[DATA FOR ANALYSIS]

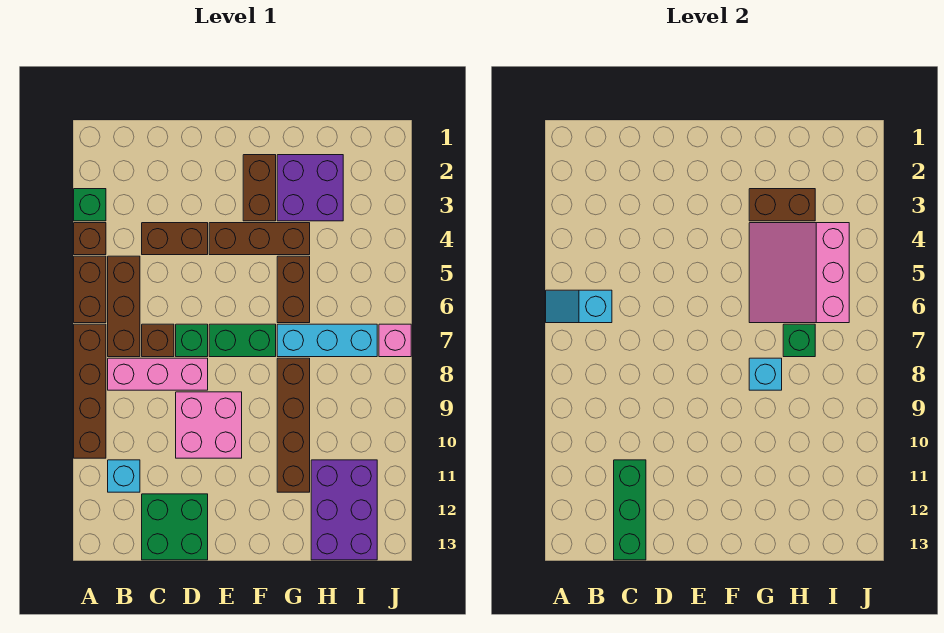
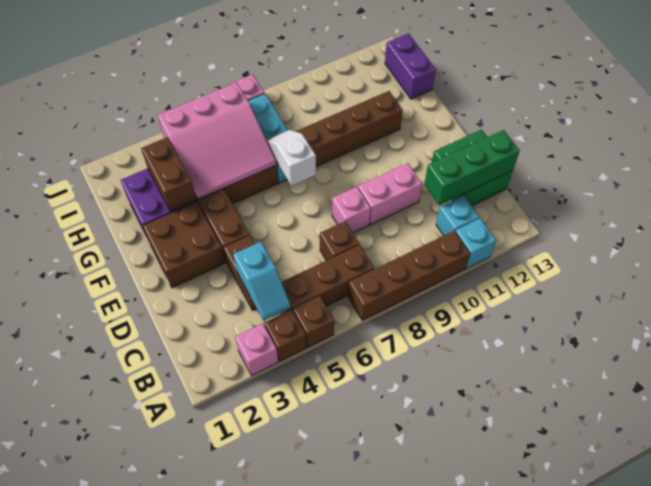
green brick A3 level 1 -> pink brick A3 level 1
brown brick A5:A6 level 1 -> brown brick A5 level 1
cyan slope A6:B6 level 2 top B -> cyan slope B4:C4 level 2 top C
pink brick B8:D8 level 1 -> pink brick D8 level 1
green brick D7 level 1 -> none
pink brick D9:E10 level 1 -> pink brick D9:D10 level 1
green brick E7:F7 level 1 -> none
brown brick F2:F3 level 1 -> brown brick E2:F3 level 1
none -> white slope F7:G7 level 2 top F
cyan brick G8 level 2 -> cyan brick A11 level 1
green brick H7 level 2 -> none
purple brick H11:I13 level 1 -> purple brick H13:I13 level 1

[TASK GOAL]
All lines from the one containing "none -> white slope F7:G7 level 2 top F" through the final line of the records above are to be set down exactly, and no other line is to appear.

[SOLUTION FOR THIS EXERCISE]
none -> white slope F7:G7 level 2 top F
cyan brick G8 level 2 -> cyan brick A11 level 1
green brick H7 level 2 -> none
purple brick H11:I13 level 1 -> purple brick H13:I13 level 1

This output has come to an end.